Here is a listing, set out below; repeat its lines from the one with "P3 pin 2: N_6 -> GND" to the last, both included, and leave out the pictures.

*** Data listing Section Begins ***

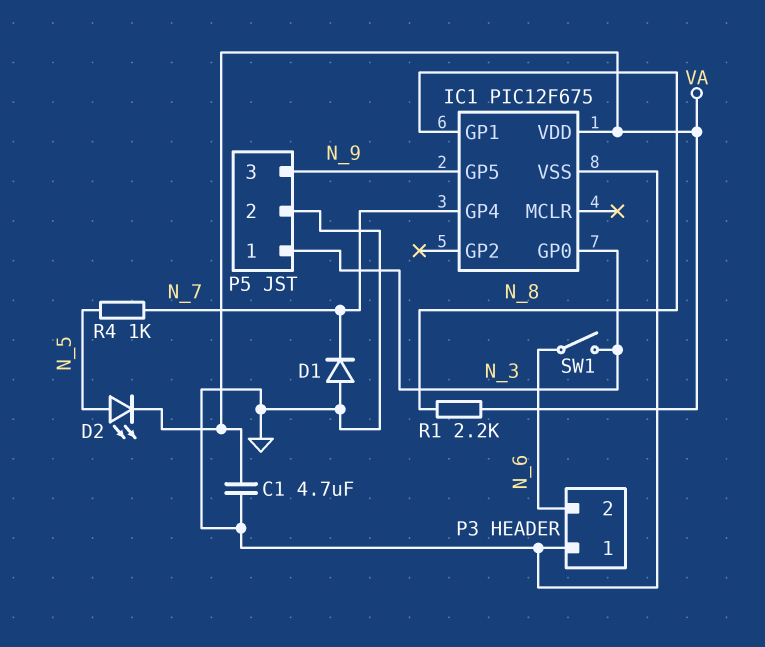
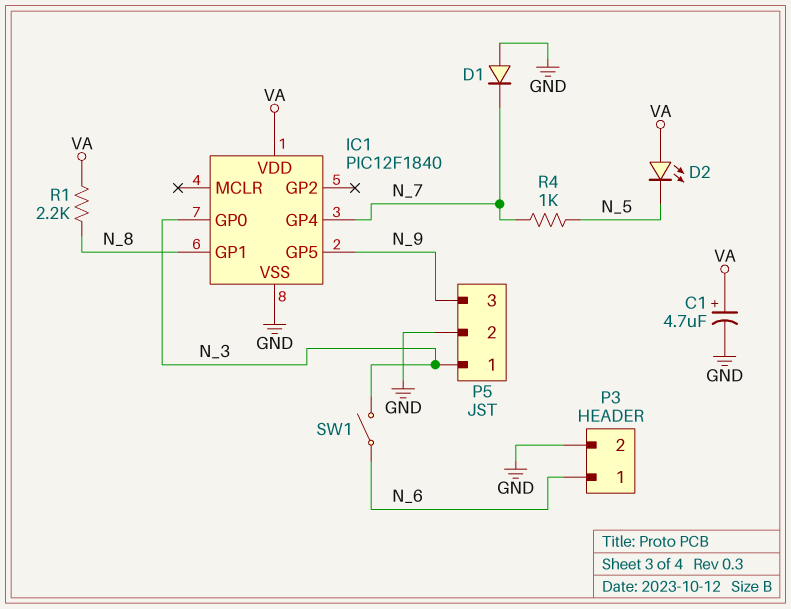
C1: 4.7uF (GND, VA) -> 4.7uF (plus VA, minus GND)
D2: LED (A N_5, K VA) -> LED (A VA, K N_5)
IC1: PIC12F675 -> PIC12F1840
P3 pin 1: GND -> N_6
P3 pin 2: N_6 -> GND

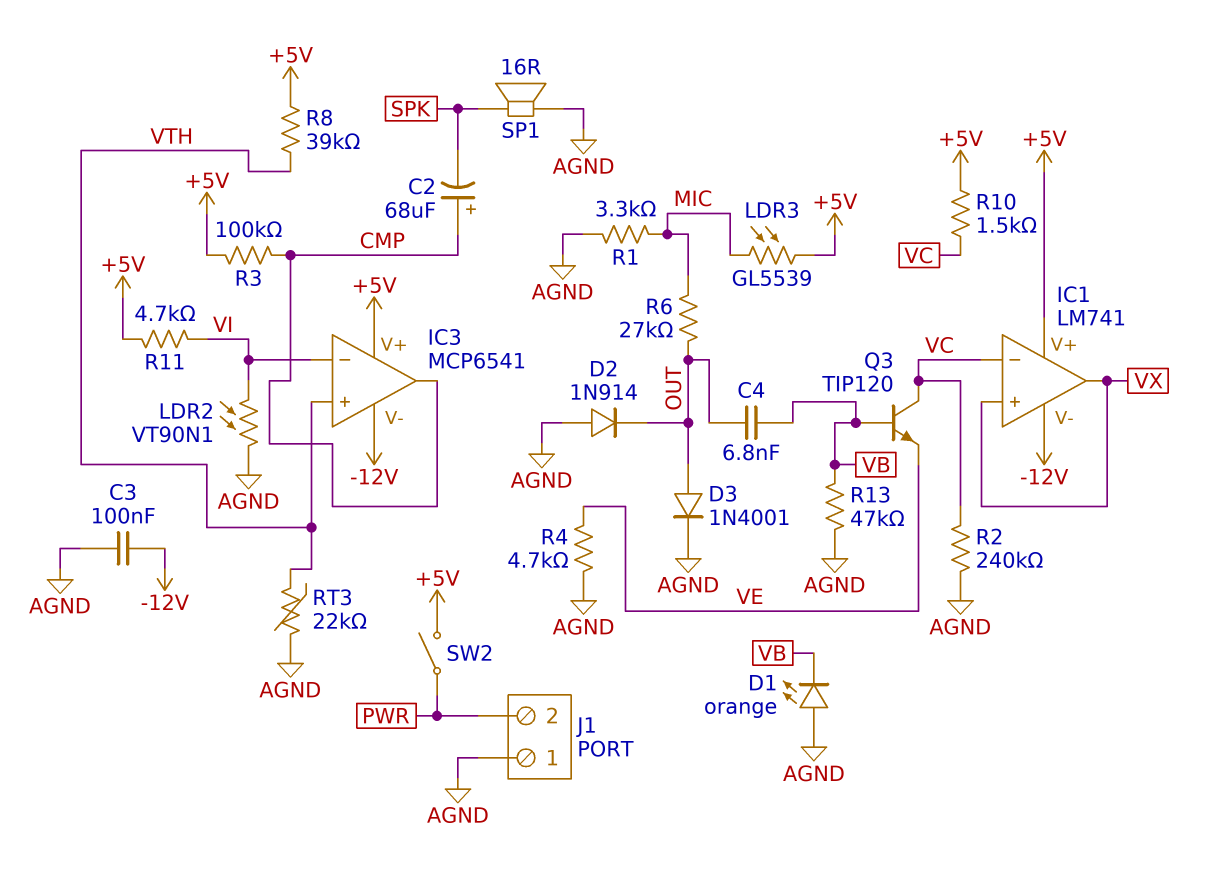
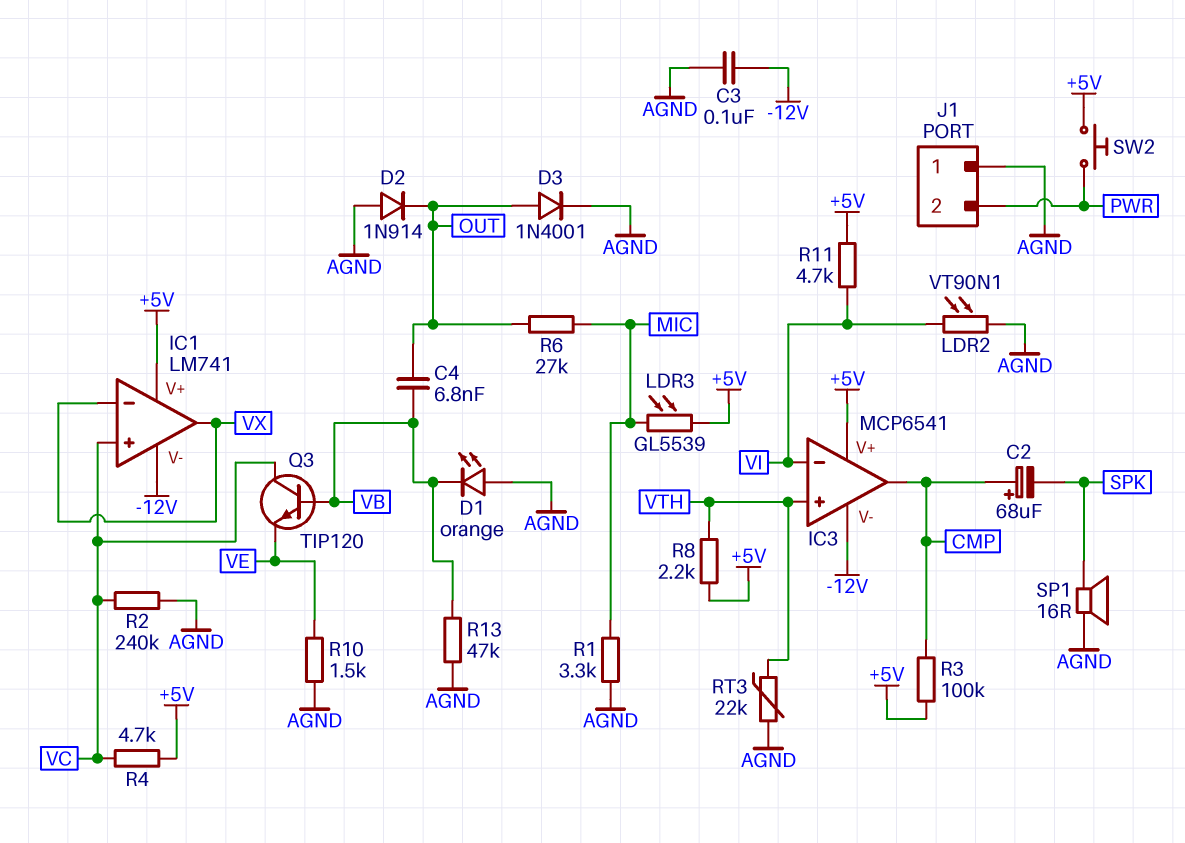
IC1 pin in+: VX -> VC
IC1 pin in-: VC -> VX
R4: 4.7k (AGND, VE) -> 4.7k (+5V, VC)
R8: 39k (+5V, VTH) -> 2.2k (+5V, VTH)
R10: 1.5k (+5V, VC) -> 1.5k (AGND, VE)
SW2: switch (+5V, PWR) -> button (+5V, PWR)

*** Data listing Section Ends ***

■ Response to this task:
P3 pin 2: N_6 -> GND

IC1 pin in+: VX -> VC
IC1 pin in-: VC -> VX
R4: 4.7k (AGND, VE) -> 4.7k (+5V, VC)
R8: 39k (+5V, VTH) -> 2.2k (+5V, VTH)
R10: 1.5k (+5V, VC) -> 1.5k (AGND, VE)
SW2: switch (+5V, PWR) -> button (+5V, PWR)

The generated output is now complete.